Saved data entries:
·····

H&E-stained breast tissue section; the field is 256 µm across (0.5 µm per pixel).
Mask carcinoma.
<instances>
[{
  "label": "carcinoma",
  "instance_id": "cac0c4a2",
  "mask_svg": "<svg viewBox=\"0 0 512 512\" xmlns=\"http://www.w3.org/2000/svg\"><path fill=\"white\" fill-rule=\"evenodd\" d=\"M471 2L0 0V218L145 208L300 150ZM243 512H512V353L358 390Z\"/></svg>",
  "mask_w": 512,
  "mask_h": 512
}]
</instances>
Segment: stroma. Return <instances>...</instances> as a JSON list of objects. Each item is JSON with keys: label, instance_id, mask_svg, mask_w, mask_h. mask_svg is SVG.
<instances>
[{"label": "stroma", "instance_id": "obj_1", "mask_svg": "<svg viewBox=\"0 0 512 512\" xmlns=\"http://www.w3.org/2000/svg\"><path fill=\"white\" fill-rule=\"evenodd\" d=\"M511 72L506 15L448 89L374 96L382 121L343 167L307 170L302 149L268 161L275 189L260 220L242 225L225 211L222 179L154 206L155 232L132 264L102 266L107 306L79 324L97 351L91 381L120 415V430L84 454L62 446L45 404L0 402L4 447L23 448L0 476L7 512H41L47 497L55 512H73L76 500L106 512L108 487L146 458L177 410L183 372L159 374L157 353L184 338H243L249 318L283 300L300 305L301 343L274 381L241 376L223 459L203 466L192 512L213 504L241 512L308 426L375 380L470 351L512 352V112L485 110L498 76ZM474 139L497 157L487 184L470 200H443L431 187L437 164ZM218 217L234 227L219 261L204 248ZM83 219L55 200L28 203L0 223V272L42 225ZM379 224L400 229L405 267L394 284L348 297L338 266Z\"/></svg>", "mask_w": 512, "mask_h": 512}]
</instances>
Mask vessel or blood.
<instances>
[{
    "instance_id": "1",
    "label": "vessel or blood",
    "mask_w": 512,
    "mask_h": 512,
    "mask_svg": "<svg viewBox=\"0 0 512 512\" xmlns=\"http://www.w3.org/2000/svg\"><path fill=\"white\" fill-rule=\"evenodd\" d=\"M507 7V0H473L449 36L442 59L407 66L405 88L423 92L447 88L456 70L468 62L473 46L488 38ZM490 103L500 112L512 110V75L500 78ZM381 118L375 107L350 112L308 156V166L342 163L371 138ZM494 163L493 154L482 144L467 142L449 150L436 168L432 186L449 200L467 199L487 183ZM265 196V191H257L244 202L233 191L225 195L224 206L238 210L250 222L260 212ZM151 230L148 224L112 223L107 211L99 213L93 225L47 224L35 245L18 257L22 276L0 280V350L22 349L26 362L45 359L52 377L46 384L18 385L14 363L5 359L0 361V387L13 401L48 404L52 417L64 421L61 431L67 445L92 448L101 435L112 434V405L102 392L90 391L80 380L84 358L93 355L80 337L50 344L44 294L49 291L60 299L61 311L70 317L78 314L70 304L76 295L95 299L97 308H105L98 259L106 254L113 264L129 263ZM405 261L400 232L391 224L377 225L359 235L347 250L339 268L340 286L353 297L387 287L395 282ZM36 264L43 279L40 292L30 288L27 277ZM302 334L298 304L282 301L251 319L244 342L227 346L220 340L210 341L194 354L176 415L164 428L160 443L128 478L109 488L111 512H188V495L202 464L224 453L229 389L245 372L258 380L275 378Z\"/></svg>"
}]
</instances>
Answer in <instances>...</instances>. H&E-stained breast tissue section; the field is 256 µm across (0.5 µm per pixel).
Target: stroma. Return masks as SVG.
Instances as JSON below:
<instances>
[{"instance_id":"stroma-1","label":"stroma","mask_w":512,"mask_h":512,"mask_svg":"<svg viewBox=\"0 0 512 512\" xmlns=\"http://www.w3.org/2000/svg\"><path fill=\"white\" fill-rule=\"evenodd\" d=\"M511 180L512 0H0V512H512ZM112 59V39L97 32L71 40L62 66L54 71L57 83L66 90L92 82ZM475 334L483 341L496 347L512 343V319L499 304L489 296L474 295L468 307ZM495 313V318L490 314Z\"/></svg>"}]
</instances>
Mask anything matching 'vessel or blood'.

·····

» **The task**:
Every record should be given again exactly.

» **Solution**:
H&E-stained breast tissue section; the field is 256 µm across (0.5 µm per pixel).
Mask carcinoma.
<instances>
[{
  "label": "carcinoma",
  "instance_id": "cac0c4a2",
  "mask_svg": "<svg viewBox=\"0 0 512 512\" xmlns=\"http://www.w3.org/2000/svg\"><path fill=\"white\" fill-rule=\"evenodd\" d=\"M471 2L0 0V218L145 208L300 150ZM243 512H512V353L358 390Z\"/></svg>",
  "mask_w": 512,
  "mask_h": 512
}]
</instances>
Segment: stroma. Return <instances>...</instances> as a JSON list of objects. Each item is JSON with keys: label, instance_id, mask_svg, mask_w, mask_h. mask_svg is SVG.
<instances>
[{"label": "stroma", "instance_id": "obj_1", "mask_svg": "<svg viewBox=\"0 0 512 512\" xmlns=\"http://www.w3.org/2000/svg\"><path fill=\"white\" fill-rule=\"evenodd\" d=\"M511 72L506 15L448 89L374 96L382 121L343 167L307 170L302 149L268 161L275 189L260 220L242 225L225 211L222 179L154 206L155 232L132 264L102 266L107 306L79 324L97 351L91 381L120 415V430L84 454L62 446L45 404L0 402L4 447L23 448L0 476L7 512H41L47 497L55 512H73L76 500L106 512L108 487L146 458L177 410L183 372L159 374L157 353L184 338H243L249 318L283 300L300 305L301 343L274 381L241 376L223 459L203 466L192 512L213 504L241 512L308 426L375 380L470 351L512 352V112L485 110L498 76ZM474 139L497 157L487 184L470 200H443L431 187L437 164ZM218 217L234 227L219 261L204 248ZM83 219L55 200L28 203L0 223V272L42 225ZM379 224L400 229L405 267L394 284L348 297L338 266Z\"/></svg>", "mask_w": 512, "mask_h": 512}]
</instances>
Mask vessel or blood.
<instances>
[{
    "instance_id": "1",
    "label": "vessel or blood",
    "mask_w": 512,
    "mask_h": 512,
    "mask_svg": "<svg viewBox=\"0 0 512 512\" xmlns=\"http://www.w3.org/2000/svg\"><path fill=\"white\" fill-rule=\"evenodd\" d=\"M507 7V0H473L449 36L442 59L407 66L405 88L423 92L447 88L456 70L468 62L473 46L488 38ZM490 103L500 112L512 110V75L500 78ZM381 118L375 107L350 112L308 156V166L342 163L371 138ZM494 163L493 154L482 144L467 142L449 150L436 168L432 186L449 200L467 199L487 183ZM265 196V191H257L244 202L233 191L225 195L224 206L238 210L250 222L260 212ZM151 230L148 224L112 223L107 211L99 213L93 225L47 224L35 245L18 257L22 276L0 280V350L22 349L26 362L45 359L52 377L46 384L18 385L14 363L5 359L0 361V387L13 401L48 404L52 417L64 421L61 431L67 445L92 448L101 435L112 434V405L102 392L90 391L80 380L84 358L93 355L80 337L50 344L44 294L49 291L60 299L61 311L70 317L78 314L70 304L76 295L95 299L97 308H105L98 259L106 254L113 264L129 263ZM405 261L400 232L391 224L377 225L359 235L347 250L339 268L340 286L353 297L387 287L395 282ZM36 264L43 279L40 292L30 288L27 277ZM302 334L298 304L282 301L251 319L244 342L227 346L220 340L210 341L194 354L176 415L164 428L160 443L128 478L109 488L111 512H188V495L202 464L224 453L229 389L245 372L258 380L275 378Z\"/></svg>"
}]
</instances>
Answer in <instances>...</instances>. H&E-stained breast tissue section; the field is 256 µm across (0.5 µm per pixel).
Target: stroma. Return masks as SVG.
Instances as JSON below:
<instances>
[{"instance_id":"stroma-1","label":"stroma","mask_w":512,"mask_h":512,"mask_svg":"<svg viewBox=\"0 0 512 512\" xmlns=\"http://www.w3.org/2000/svg\"><path fill=\"white\" fill-rule=\"evenodd\" d=\"M511 180L512 0H0V512H512ZM112 59V39L97 32L71 40L62 66L54 71L57 83L66 90L92 82ZM475 334L483 341L496 347L512 343V319L499 304L489 296L474 295L468 307ZM495 313V318L490 314Z\"/></svg>"}]
</instances>
Mask anything matching 'vessel or blood'.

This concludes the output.